■ Work item
Every line holding the string "minus" is to be copied from the entries below.

■ Difference listings
________________________

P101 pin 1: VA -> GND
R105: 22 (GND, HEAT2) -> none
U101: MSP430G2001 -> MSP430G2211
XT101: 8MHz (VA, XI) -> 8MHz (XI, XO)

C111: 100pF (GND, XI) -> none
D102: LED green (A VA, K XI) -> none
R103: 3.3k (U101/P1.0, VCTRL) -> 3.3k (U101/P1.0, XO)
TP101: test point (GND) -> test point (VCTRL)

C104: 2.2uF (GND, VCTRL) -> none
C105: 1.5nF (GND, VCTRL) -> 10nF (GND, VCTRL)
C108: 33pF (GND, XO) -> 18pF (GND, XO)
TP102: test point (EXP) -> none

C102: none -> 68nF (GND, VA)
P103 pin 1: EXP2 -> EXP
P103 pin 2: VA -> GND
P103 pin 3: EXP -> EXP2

________________________

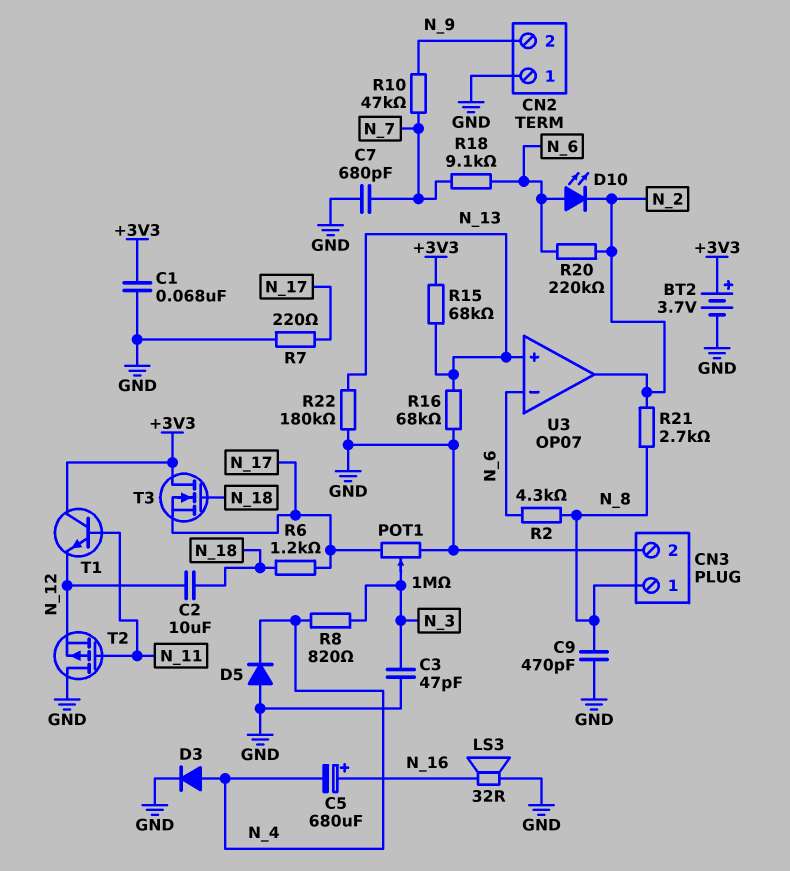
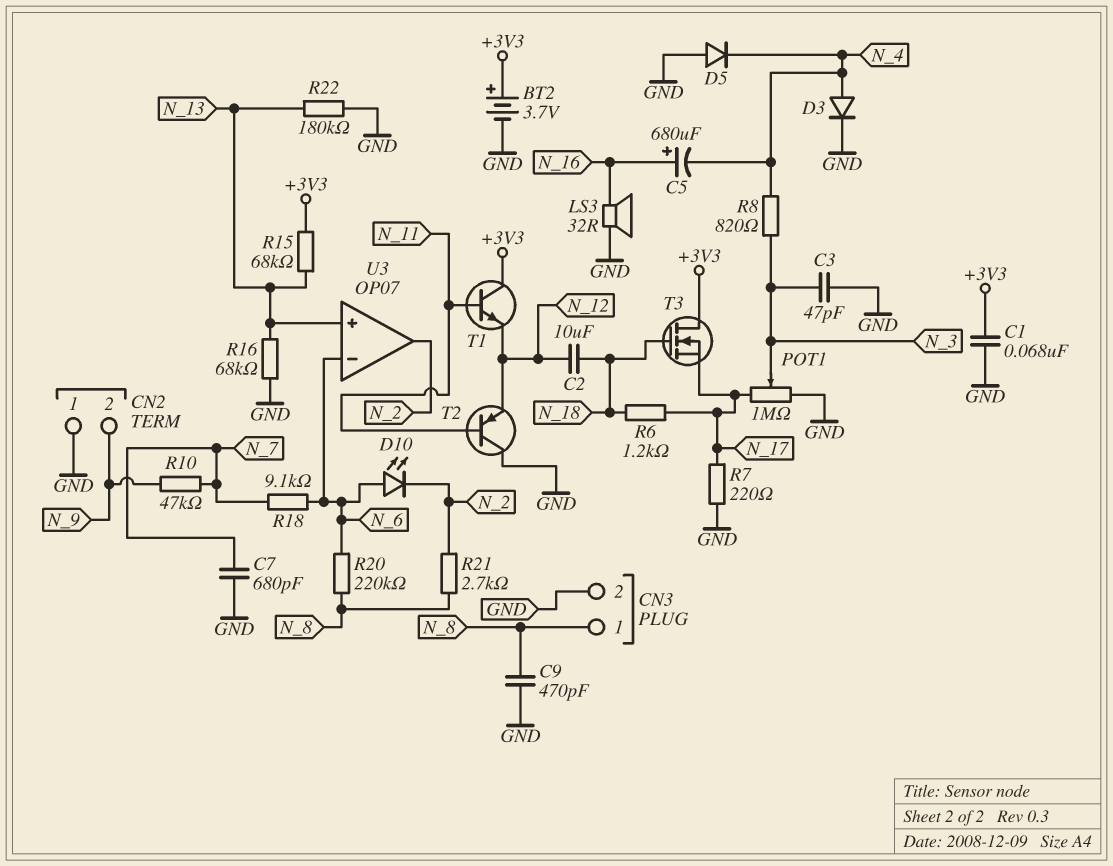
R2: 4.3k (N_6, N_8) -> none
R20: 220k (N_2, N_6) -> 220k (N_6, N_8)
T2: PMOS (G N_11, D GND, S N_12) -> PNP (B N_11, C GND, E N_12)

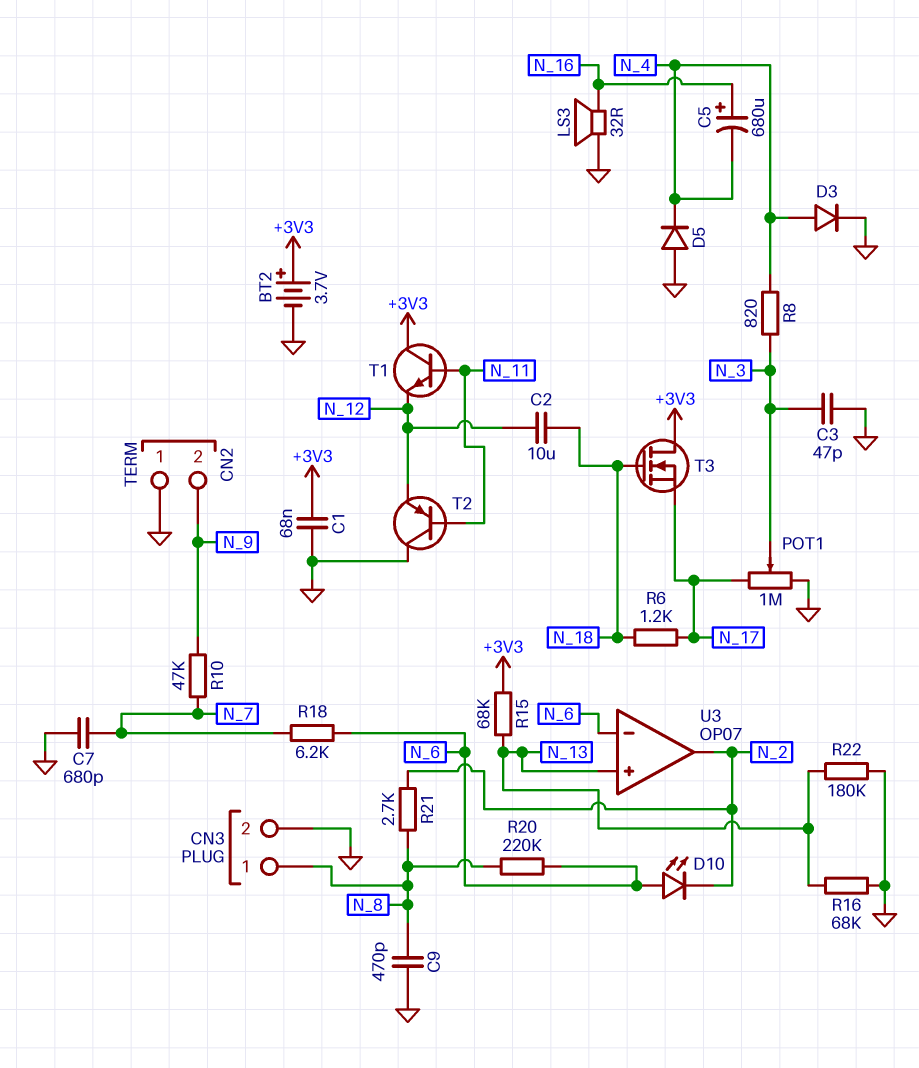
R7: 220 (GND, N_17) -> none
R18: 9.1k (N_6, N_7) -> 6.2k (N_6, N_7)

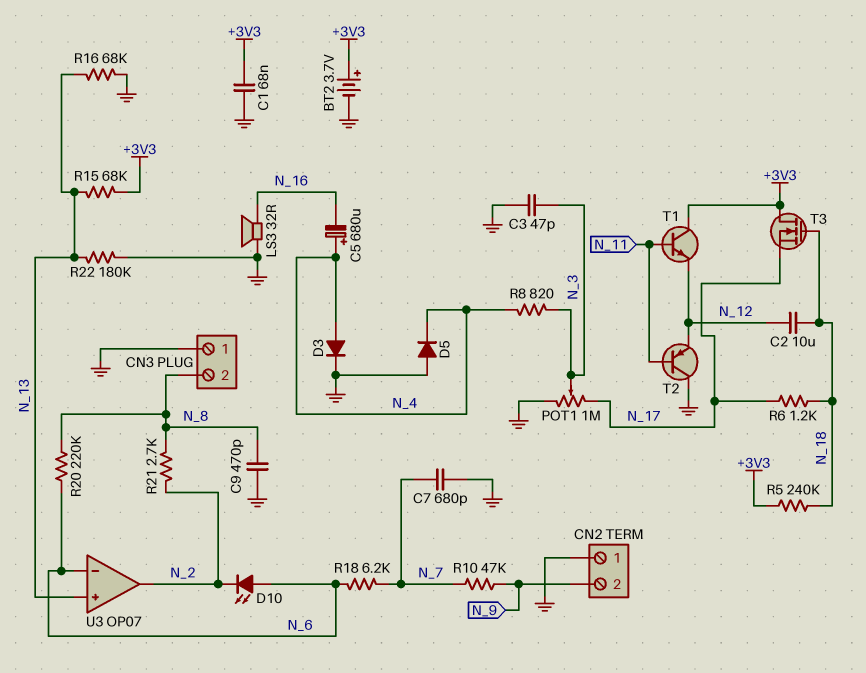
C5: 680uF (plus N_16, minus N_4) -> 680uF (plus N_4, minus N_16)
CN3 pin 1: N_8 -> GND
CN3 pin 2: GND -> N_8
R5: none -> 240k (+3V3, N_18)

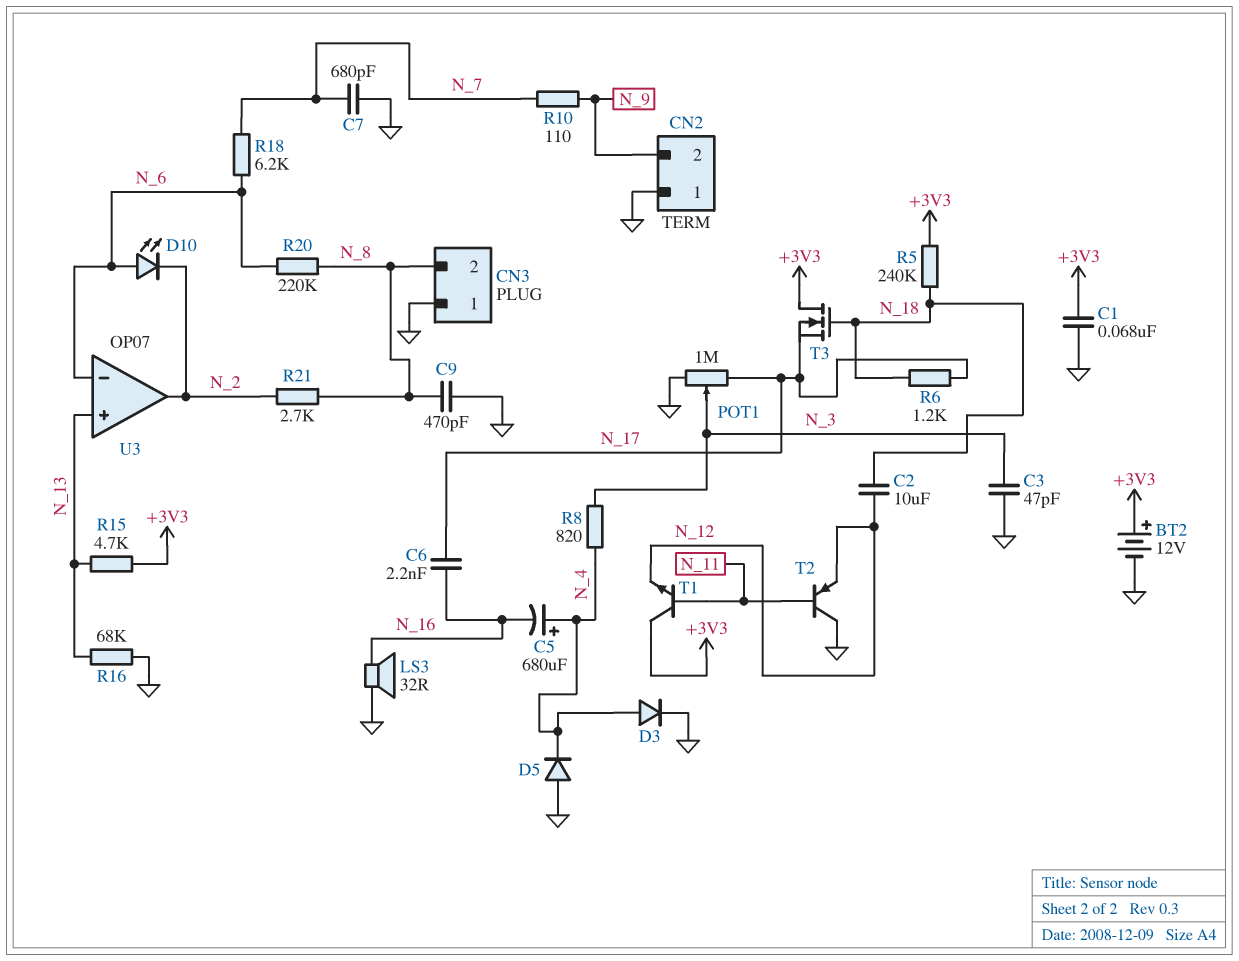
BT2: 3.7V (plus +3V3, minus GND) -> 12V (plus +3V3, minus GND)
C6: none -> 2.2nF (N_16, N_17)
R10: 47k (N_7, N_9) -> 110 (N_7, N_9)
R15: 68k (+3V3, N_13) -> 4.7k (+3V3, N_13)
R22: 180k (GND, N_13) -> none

________________________

■ Expected output
C5: 680uF (plus N_16, minus N_4) -> 680uF (plus N_4, minus N_16)
BT2: 3.7V (plus +3V3, minus GND) -> 12V (plus +3V3, minus GND)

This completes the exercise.